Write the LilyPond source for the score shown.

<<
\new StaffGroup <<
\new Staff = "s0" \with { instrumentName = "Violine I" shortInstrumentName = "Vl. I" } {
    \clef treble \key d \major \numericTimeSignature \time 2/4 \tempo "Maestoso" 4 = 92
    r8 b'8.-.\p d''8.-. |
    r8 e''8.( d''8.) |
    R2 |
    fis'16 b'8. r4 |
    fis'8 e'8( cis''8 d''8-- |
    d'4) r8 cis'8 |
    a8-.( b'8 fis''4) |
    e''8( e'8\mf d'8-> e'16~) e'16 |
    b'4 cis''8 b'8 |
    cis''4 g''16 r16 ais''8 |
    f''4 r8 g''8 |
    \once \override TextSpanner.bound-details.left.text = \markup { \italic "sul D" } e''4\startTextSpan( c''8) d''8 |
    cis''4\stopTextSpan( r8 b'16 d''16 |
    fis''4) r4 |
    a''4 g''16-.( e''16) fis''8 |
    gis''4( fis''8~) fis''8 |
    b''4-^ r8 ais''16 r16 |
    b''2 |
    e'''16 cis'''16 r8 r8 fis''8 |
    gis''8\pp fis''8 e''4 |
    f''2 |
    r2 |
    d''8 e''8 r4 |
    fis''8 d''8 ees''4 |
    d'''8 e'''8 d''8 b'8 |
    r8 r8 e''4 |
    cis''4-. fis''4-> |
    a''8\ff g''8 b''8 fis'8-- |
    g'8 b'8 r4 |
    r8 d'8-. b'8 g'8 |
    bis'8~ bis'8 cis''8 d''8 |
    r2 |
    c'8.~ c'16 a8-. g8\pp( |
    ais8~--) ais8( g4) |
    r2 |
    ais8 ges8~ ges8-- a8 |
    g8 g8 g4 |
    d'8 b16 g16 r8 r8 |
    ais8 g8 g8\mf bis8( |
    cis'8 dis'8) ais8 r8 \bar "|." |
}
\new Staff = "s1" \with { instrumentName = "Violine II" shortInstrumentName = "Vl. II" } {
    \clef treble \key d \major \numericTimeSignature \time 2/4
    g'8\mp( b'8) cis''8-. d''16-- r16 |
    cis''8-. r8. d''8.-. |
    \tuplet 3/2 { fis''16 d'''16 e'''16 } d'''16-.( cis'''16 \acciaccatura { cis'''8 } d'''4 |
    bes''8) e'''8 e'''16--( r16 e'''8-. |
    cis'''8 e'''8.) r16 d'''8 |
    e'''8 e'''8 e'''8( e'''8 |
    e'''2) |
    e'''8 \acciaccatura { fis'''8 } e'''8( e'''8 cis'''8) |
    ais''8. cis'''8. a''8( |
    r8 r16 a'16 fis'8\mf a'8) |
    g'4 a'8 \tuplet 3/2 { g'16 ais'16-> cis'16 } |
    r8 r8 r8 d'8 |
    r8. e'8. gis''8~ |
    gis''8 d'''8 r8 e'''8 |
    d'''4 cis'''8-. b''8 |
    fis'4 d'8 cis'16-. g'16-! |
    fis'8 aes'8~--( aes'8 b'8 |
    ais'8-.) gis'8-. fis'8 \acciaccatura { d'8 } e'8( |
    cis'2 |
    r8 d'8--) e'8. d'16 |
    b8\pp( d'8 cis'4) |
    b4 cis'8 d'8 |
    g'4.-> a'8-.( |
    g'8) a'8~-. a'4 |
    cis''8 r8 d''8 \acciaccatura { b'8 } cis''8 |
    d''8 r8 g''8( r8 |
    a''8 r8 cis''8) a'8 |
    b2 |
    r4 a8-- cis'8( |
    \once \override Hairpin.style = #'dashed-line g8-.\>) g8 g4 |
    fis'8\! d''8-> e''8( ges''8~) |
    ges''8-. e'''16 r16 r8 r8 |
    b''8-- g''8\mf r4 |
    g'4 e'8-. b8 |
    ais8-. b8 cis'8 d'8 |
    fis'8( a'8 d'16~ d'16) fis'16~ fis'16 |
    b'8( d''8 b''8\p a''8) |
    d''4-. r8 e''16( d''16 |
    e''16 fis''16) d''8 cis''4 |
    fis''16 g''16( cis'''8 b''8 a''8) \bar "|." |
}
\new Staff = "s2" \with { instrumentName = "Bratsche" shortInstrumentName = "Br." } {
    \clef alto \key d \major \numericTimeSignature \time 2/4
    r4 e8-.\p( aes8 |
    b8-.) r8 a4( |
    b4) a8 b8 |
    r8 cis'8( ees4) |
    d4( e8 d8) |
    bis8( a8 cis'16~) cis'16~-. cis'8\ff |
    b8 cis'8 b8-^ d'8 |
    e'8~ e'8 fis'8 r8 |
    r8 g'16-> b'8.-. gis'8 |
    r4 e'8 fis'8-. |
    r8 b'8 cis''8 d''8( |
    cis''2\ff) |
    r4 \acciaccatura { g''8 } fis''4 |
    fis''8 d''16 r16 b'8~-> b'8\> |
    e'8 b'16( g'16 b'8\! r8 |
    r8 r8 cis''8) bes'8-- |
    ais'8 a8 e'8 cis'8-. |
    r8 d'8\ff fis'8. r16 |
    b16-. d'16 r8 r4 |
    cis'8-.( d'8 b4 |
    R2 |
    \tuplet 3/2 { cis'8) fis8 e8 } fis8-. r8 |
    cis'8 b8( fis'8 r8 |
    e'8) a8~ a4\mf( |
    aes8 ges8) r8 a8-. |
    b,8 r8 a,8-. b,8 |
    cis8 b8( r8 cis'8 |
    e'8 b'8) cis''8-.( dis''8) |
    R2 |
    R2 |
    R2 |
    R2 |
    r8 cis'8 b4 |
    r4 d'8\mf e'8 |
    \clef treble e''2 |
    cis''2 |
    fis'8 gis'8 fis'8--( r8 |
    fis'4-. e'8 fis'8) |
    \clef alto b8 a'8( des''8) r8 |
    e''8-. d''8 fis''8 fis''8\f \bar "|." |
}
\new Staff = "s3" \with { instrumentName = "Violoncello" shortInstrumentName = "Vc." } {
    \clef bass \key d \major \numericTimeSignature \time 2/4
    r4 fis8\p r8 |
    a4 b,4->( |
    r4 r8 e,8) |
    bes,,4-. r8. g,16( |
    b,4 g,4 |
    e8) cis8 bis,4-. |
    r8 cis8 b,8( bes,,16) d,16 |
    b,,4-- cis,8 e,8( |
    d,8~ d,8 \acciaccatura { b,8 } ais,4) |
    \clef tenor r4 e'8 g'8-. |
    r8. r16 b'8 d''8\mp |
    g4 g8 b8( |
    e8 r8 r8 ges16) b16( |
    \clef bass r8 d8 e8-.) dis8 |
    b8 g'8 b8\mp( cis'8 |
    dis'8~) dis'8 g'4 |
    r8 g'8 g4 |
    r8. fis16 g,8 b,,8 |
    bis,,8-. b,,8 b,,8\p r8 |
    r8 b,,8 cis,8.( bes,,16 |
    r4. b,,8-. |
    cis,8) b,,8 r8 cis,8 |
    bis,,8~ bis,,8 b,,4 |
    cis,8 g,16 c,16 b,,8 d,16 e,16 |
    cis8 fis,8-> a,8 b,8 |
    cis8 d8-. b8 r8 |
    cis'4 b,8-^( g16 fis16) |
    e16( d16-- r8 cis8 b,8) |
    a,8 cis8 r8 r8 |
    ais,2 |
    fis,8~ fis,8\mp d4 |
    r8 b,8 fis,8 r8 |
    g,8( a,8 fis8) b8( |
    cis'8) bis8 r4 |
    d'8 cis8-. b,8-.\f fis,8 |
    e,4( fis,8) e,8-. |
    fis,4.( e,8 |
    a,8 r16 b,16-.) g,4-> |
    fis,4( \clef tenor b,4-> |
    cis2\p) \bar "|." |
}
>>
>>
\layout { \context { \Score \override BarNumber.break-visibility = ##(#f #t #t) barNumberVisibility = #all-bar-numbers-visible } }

#### Given task
Pull out every line of the material above that contains the string "shortInstrumentName", matching case exactly. Give those lines unchanged, in their original order.

#### Result of the exercise
\new Staff = "s0" \with { instrumentName = "Violine I" shortInstrumentName = "Vl. I" } {
\new Staff = "s1" \with { instrumentName = "Violine II" shortInstrumentName = "Vl. II" } {
\new Staff = "s2" \with { instrumentName = "Bratsche" shortInstrumentName = "Br." } {
\new Staff = "s3" \with { instrumentName = "Violoncello" shortInstrumentName = "Vc." } {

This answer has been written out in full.